▶ **Raw data**:
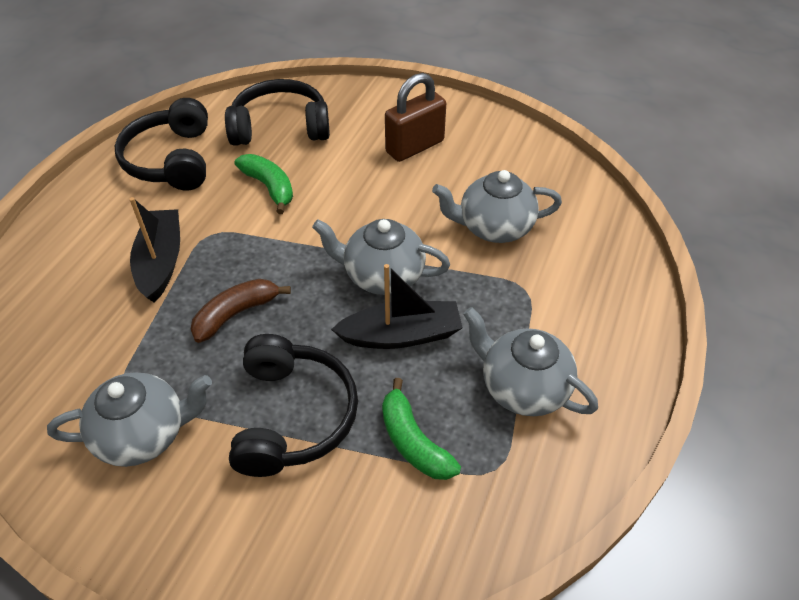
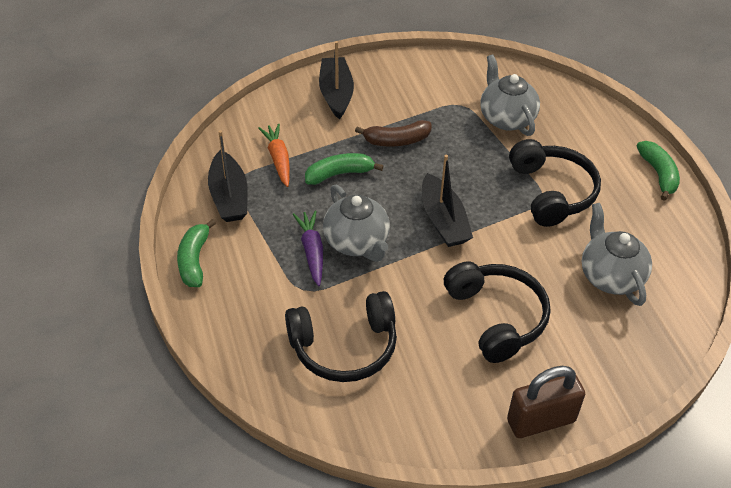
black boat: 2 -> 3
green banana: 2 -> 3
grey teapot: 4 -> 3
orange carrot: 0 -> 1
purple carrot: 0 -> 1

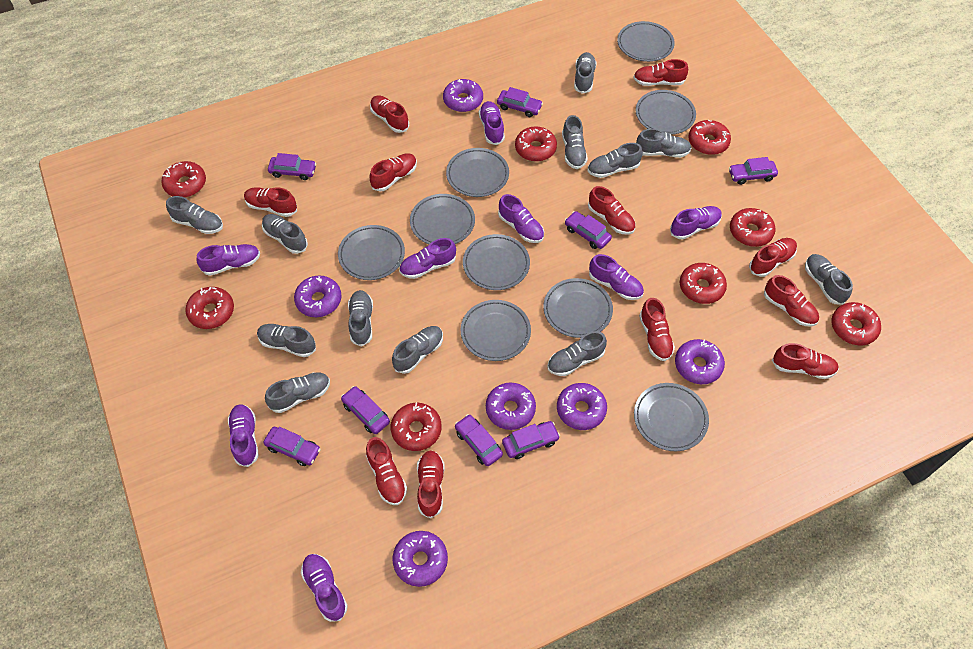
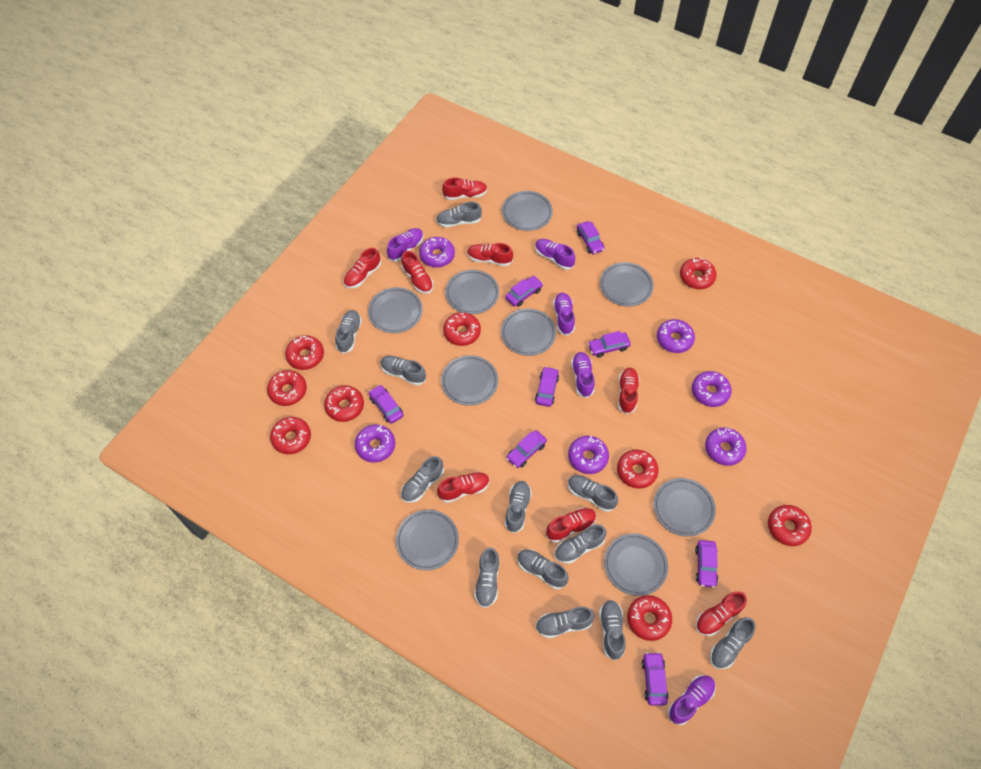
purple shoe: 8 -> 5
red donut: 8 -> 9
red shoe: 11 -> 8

---

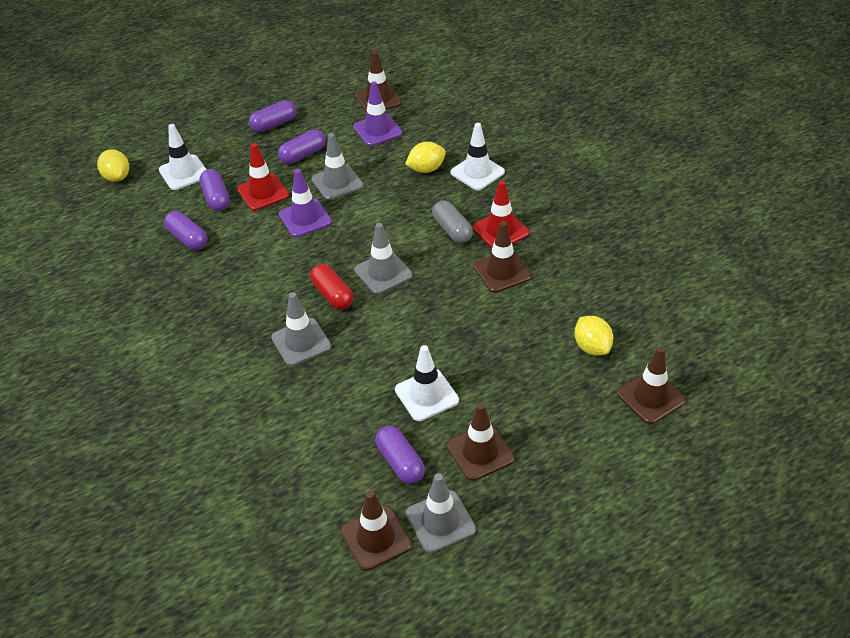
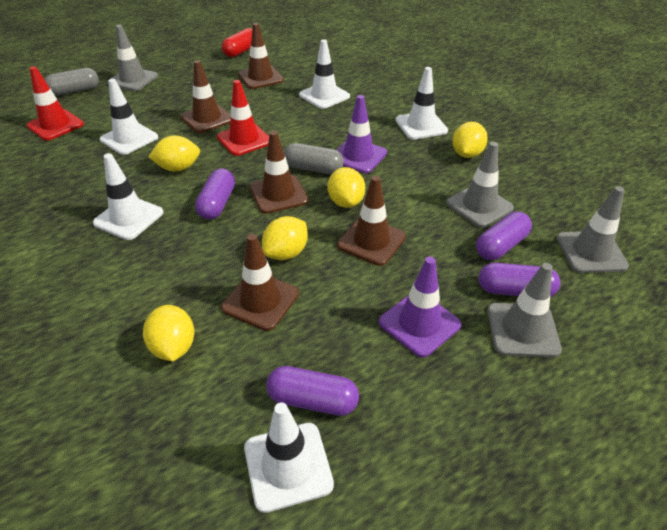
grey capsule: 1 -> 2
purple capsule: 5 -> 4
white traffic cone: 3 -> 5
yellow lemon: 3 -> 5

▶ **Task statement**: Reproduce the lines of the entries above from the one with "grey capsule: 1 -> 2" to the one with "yellow lemon: 3 -> 5", both included, exactly and without any other line.

▶ **Worked solution**:
grey capsule: 1 -> 2
purple capsule: 5 -> 4
white traffic cone: 3 -> 5
yellow lemon: 3 -> 5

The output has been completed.